**WRITTEN PROBLEM**
Copy every line of text in the items below word for word, and leave the pictures out of your copy.

**DATASET RECORDS**
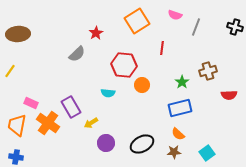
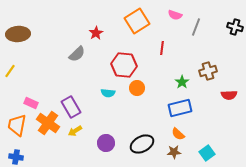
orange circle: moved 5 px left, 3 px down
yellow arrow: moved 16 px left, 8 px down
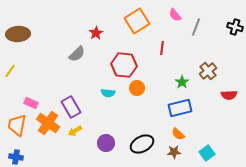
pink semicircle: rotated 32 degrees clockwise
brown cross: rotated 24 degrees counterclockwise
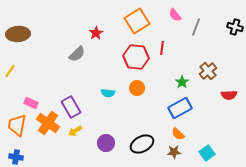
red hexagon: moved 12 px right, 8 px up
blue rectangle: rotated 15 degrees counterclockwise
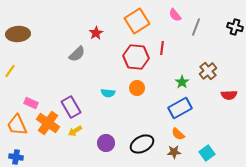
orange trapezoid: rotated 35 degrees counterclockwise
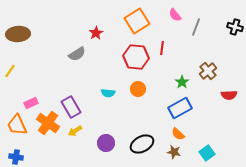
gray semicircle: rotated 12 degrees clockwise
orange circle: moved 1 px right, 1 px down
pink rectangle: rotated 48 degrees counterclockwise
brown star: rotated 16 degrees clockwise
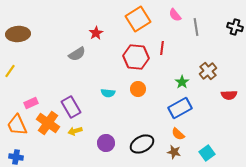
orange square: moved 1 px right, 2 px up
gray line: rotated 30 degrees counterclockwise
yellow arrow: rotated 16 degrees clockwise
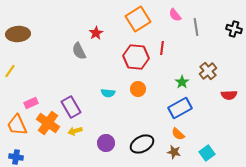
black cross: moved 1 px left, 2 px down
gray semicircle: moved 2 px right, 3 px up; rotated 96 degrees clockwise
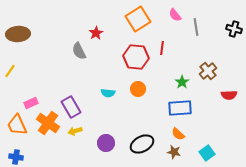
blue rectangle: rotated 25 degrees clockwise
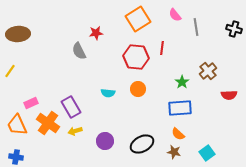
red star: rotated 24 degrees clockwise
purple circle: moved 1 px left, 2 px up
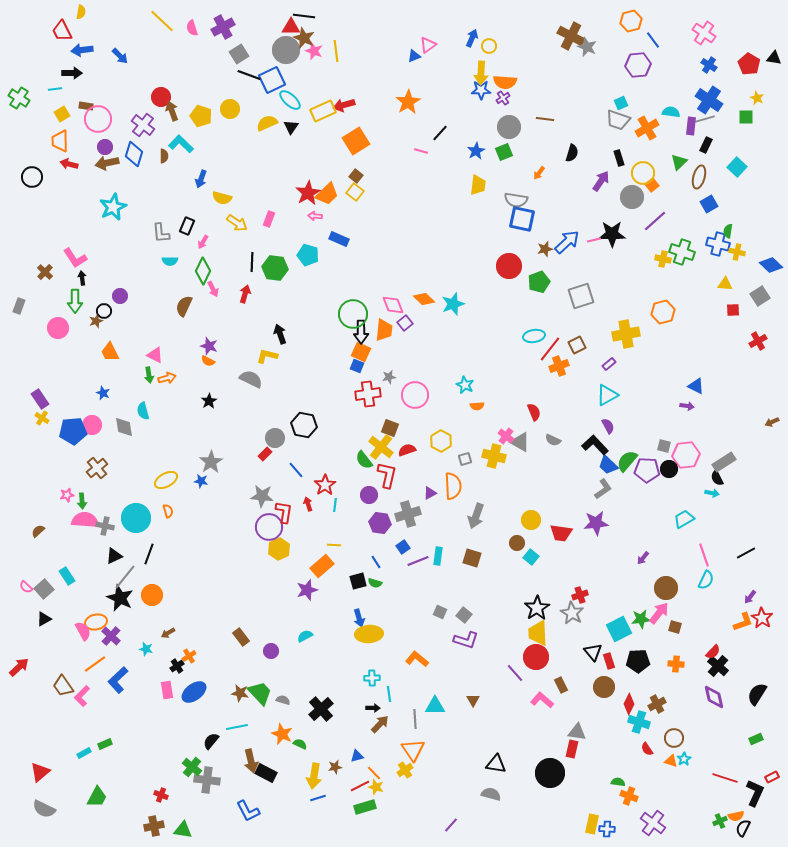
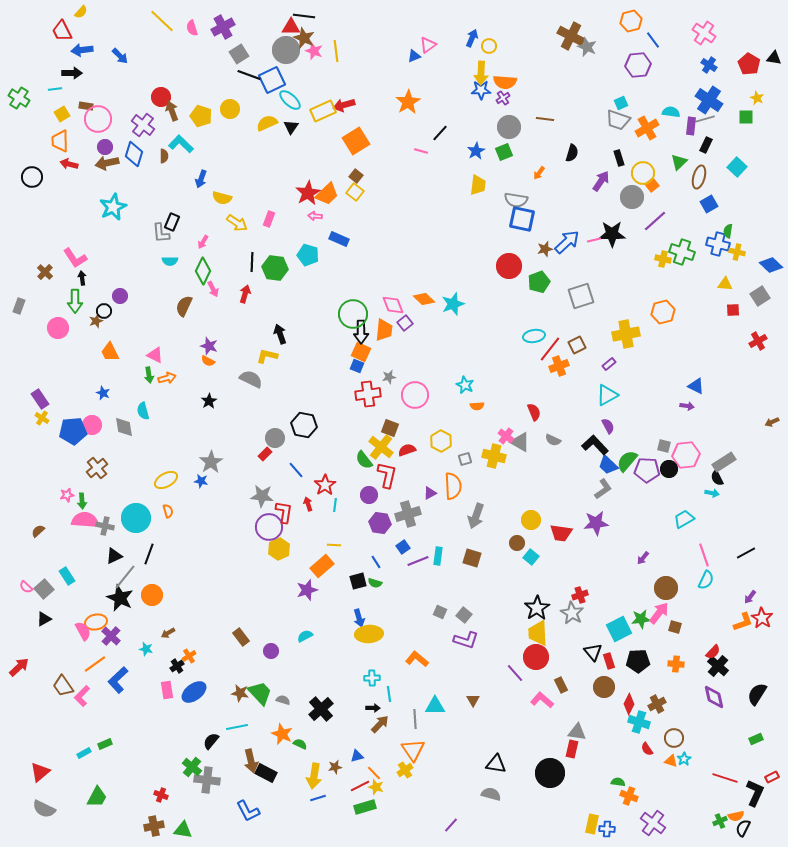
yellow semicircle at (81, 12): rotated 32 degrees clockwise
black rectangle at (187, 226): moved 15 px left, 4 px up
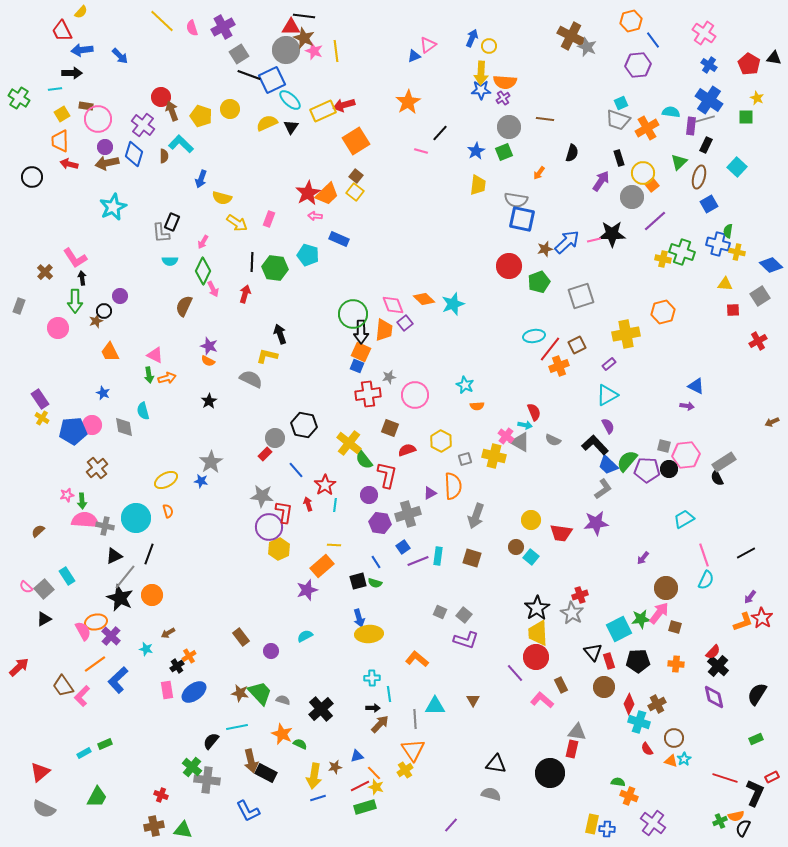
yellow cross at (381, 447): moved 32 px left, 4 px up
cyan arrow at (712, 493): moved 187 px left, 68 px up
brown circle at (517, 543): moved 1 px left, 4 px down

**OUTPUT BELOW**
orange circle: moved 5 px left, 3 px down
yellow arrow: moved 16 px left, 8 px down
pink semicircle: rotated 32 degrees clockwise
brown cross: rotated 24 degrees counterclockwise
red hexagon: moved 12 px right, 8 px up
blue rectangle: rotated 15 degrees counterclockwise
orange trapezoid: rotated 35 degrees counterclockwise
gray semicircle: rotated 12 degrees clockwise
orange circle: moved 1 px right, 1 px down
pink rectangle: rotated 48 degrees counterclockwise
brown star: rotated 16 degrees clockwise
orange square: moved 1 px right, 2 px up
gray line: rotated 30 degrees counterclockwise
yellow arrow: rotated 16 degrees clockwise
black cross: moved 1 px left, 2 px down
gray semicircle: moved 2 px right, 3 px up; rotated 96 degrees clockwise
blue rectangle: rotated 25 degrees clockwise
red star: rotated 24 degrees clockwise
purple circle: moved 1 px left, 2 px up
yellow semicircle at (81, 12): rotated 32 degrees clockwise
black rectangle at (187, 226): moved 15 px left, 4 px up
yellow cross at (381, 447): moved 32 px left, 4 px up
cyan arrow at (712, 493): moved 187 px left, 68 px up
brown circle at (517, 543): moved 1 px left, 4 px down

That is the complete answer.